▶ [Your objective] Set down exactly the lines below, starting at the one that contains "TR4: NPN S8050" and ending at the one that contains "S1: button (EN1, GND) -> button (GND, IN2)", with both of those lines included and nothing else.

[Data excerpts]
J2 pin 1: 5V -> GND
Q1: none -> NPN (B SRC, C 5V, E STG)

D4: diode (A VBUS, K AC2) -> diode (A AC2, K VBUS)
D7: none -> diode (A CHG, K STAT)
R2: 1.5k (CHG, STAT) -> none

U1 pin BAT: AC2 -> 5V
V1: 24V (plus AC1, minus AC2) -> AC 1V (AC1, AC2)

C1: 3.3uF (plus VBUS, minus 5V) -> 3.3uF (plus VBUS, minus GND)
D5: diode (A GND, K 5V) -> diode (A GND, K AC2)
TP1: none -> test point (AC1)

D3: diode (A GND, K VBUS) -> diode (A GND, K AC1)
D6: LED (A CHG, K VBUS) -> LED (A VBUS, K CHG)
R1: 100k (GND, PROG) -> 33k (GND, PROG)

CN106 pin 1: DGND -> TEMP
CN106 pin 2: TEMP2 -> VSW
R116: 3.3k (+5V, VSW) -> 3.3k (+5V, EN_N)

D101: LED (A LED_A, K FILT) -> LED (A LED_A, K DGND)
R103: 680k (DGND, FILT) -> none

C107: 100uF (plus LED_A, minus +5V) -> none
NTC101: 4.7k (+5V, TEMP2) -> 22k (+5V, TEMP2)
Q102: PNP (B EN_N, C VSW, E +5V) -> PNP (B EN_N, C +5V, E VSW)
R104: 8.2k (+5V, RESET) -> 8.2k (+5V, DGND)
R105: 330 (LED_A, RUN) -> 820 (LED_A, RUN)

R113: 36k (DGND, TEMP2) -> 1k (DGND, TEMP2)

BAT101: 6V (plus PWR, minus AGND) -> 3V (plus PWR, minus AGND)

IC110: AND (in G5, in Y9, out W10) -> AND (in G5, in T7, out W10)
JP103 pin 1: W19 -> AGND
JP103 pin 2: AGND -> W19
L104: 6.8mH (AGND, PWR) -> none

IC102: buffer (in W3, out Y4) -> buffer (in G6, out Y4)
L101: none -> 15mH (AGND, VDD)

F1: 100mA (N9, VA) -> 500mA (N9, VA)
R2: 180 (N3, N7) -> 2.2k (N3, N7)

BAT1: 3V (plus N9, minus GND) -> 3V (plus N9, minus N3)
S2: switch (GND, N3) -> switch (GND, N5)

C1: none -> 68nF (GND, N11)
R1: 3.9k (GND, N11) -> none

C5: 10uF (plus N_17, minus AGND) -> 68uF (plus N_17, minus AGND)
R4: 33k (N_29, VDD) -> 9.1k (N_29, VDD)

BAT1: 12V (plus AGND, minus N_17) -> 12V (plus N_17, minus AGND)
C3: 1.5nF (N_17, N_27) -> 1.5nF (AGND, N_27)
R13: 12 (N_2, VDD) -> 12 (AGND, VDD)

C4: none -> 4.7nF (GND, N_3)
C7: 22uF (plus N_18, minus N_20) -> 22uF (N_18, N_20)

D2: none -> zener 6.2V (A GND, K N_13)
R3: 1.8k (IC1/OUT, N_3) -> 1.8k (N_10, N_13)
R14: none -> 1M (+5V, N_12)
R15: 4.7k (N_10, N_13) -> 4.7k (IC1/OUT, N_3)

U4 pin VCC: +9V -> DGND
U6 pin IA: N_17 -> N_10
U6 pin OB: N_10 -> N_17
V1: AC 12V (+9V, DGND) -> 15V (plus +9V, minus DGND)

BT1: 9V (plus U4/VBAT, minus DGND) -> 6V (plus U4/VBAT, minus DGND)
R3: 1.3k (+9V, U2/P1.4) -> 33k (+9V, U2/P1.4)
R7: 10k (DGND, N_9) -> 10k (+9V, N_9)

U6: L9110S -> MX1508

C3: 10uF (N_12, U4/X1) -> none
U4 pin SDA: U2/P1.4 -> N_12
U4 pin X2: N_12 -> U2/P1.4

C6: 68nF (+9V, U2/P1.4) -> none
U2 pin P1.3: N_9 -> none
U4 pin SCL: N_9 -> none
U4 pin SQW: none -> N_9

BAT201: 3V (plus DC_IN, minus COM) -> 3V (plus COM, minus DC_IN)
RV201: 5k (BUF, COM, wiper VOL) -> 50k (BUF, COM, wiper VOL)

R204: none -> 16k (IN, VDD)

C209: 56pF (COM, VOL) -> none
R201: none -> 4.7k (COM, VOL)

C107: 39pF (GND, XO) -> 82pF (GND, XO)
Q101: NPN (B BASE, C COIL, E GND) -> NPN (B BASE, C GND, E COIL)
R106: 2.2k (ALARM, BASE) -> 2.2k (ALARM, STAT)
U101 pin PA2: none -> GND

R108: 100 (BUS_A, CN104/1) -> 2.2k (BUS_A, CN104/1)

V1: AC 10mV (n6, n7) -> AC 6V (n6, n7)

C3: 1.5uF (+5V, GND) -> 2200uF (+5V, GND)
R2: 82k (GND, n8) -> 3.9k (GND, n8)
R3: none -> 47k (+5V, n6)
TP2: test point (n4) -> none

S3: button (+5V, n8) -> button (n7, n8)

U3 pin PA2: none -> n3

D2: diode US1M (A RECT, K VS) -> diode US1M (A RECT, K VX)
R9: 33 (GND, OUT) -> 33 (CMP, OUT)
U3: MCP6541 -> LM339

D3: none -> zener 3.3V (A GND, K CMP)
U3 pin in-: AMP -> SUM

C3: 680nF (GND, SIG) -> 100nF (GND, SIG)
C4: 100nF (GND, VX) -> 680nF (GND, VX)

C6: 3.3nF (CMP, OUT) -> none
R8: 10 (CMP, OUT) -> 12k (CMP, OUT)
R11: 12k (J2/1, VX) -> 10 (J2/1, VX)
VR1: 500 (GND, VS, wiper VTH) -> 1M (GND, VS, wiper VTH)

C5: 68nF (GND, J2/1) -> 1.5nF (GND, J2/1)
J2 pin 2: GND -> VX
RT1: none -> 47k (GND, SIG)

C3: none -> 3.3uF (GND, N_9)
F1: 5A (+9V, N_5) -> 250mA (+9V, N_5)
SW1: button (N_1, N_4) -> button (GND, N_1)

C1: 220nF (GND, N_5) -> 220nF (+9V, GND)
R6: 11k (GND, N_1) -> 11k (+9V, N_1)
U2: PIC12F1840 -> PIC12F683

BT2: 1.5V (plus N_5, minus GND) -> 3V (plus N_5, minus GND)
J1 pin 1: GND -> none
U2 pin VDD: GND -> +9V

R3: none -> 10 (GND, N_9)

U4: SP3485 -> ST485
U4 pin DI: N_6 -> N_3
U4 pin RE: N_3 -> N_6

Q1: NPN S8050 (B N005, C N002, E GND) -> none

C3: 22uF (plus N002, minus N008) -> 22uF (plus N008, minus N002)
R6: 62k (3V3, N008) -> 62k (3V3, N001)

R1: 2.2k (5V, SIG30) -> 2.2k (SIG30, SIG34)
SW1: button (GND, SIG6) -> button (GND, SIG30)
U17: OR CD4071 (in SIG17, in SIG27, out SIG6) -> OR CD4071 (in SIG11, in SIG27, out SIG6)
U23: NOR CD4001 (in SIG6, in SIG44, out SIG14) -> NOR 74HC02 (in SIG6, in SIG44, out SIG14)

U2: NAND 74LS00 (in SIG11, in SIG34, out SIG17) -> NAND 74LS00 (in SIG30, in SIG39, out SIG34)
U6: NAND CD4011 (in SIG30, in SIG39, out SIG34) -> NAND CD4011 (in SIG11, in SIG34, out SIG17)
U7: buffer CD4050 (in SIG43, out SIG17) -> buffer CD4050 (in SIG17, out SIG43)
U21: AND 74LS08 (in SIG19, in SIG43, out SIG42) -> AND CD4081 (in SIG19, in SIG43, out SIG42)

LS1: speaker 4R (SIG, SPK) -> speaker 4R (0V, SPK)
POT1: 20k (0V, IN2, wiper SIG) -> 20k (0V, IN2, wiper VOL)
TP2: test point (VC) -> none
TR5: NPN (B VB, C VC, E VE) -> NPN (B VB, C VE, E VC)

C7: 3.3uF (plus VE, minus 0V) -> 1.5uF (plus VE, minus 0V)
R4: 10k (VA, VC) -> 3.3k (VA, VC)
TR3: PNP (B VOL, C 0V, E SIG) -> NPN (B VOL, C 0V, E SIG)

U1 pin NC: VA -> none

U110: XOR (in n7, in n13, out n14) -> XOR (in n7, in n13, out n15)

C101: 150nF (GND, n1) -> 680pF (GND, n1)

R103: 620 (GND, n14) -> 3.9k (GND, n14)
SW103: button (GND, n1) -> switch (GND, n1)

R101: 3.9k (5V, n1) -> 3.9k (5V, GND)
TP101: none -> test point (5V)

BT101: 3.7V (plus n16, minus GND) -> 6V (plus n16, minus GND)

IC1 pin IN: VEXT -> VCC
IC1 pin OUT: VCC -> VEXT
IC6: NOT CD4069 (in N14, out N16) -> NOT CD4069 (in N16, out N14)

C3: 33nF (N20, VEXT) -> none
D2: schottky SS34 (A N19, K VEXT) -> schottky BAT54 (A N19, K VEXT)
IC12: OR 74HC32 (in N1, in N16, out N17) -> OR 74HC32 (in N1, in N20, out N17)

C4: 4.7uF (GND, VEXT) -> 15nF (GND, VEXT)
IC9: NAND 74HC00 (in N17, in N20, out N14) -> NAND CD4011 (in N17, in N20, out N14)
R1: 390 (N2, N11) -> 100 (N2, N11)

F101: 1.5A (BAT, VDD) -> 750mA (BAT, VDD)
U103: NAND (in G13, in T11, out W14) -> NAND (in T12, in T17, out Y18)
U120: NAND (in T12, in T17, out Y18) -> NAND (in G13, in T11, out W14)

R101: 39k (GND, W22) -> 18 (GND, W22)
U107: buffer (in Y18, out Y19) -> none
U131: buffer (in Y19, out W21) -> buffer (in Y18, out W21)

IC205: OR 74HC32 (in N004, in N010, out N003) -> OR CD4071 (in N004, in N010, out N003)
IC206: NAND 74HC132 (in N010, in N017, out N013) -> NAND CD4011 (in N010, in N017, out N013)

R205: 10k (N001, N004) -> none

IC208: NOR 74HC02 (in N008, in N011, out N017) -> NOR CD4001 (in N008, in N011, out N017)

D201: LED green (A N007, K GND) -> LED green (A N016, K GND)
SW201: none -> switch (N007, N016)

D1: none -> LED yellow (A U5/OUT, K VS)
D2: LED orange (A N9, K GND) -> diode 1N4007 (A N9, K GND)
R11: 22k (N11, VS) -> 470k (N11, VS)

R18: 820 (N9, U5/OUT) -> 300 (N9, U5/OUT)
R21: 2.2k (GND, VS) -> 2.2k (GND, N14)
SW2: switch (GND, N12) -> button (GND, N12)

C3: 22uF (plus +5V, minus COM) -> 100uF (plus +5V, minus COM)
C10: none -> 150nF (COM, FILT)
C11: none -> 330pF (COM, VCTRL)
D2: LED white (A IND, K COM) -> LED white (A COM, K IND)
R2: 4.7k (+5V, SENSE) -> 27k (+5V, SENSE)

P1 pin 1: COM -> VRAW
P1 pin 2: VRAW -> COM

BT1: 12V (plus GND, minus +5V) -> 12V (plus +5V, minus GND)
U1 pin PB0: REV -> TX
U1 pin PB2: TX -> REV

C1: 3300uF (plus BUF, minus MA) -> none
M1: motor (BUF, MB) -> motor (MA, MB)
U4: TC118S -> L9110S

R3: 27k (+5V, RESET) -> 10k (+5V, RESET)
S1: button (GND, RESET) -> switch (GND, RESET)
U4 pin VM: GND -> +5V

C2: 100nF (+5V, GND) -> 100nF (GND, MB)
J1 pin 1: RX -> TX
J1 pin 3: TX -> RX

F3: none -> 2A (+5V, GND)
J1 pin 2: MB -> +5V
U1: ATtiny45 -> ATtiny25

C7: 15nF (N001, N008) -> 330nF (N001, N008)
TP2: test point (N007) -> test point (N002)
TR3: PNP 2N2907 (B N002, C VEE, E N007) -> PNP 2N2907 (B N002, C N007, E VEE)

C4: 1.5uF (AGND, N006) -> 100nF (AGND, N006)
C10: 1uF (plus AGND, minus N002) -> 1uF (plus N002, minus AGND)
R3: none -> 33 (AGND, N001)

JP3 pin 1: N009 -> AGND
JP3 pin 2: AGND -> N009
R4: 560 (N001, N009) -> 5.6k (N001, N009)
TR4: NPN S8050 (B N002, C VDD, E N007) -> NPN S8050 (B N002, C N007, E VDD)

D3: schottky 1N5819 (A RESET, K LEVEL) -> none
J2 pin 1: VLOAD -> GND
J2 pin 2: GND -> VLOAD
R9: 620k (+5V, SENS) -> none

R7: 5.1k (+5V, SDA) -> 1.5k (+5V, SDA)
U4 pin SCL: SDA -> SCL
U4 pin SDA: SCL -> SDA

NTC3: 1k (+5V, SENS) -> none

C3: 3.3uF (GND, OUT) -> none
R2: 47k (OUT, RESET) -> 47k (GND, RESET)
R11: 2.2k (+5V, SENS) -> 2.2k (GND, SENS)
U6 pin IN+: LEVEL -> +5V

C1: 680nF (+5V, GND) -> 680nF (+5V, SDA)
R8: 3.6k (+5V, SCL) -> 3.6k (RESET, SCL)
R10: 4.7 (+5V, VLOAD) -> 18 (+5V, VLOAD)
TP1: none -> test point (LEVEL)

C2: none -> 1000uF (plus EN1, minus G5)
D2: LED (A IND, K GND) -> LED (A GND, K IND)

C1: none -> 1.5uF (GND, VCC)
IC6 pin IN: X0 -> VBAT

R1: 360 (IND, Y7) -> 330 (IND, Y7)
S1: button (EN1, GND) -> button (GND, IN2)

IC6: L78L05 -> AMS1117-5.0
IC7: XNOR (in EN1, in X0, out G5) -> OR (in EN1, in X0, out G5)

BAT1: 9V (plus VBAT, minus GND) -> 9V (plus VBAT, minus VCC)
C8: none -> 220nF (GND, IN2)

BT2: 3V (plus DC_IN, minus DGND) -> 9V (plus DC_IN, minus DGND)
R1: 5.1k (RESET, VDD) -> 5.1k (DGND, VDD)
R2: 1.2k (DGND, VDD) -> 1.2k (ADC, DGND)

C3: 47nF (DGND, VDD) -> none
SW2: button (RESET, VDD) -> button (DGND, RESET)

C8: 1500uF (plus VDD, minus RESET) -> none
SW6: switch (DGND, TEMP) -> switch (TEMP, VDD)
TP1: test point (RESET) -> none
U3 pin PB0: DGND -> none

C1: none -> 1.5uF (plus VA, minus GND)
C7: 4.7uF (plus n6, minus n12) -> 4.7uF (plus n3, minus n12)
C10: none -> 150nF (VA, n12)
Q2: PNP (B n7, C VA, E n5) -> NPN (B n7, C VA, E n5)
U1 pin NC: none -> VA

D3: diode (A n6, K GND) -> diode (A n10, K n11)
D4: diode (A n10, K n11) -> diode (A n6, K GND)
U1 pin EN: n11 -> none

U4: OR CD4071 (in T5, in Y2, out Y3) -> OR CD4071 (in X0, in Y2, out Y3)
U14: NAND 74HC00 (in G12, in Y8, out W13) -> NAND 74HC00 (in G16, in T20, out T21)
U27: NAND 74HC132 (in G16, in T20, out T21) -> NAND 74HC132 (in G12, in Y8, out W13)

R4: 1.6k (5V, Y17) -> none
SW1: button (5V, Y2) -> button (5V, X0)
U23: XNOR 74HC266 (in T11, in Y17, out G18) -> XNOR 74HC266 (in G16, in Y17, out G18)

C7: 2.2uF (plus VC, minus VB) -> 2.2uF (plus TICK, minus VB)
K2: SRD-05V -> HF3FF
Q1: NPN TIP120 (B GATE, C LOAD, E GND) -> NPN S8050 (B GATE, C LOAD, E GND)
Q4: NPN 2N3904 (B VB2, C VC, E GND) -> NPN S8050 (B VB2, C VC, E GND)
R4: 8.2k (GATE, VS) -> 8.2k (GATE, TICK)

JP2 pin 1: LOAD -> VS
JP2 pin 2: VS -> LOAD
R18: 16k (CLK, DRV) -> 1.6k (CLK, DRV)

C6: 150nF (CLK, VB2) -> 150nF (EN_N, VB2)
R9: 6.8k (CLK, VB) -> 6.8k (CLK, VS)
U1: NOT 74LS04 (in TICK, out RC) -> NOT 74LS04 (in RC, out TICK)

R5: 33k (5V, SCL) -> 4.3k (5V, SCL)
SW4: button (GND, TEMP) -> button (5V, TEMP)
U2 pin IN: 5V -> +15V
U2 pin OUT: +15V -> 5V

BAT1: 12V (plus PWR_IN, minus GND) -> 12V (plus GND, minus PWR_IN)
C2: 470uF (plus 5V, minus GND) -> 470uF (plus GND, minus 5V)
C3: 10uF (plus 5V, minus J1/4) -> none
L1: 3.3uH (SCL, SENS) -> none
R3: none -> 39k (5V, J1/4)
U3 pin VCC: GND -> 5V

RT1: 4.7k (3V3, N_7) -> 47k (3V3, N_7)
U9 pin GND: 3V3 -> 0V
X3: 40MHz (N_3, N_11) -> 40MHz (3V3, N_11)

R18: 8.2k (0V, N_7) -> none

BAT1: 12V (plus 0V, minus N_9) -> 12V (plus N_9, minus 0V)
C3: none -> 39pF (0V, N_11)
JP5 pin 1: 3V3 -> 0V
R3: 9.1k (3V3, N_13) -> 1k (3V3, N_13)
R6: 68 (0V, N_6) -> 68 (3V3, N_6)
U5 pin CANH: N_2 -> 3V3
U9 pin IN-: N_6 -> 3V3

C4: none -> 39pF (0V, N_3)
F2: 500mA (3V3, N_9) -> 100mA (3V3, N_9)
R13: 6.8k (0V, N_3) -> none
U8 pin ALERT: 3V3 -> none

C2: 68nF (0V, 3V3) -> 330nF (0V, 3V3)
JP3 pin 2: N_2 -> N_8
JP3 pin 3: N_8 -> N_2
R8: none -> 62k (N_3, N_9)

▶ [Output for this exercise]
TR4: NPN S8050 (B N002, C VDD, E N007) -> NPN S8050 (B N002, C N007, E VDD)

D3: schottky 1N5819 (A RESET, K LEVEL) -> none
J2 pin 1: VLOAD -> GND
J2 pin 2: GND -> VLOAD
R9: 620k (+5V, SENS) -> none

R7: 5.1k (+5V, SDA) -> 1.5k (+5V, SDA)
U4 pin SCL: SDA -> SCL
U4 pin SDA: SCL -> SDA

NTC3: 1k (+5V, SENS) -> none

C3: 3.3uF (GND, OUT) -> none
R2: 47k (OUT, RESET) -> 47k (GND, RESET)
R11: 2.2k (+5V, SENS) -> 2.2k (GND, SENS)
U6 pin IN+: LEVEL -> +5V

C1: 680nF (+5V, GND) -> 680nF (+5V, SDA)
R8: 3.6k (+5V, SCL) -> 3.6k (RESET, SCL)
R10: 4.7 (+5V, VLOAD) -> 18 (+5V, VLOAD)
TP1: none -> test point (LEVEL)

C2: none -> 1000uF (plus EN1, minus G5)
D2: LED (A IND, K GND) -> LED (A GND, K IND)

C1: none -> 1.5uF (GND, VCC)
IC6 pin IN: X0 -> VBAT

R1: 360 (IND, Y7) -> 330 (IND, Y7)
S1: button (EN1, GND) -> button (GND, IN2)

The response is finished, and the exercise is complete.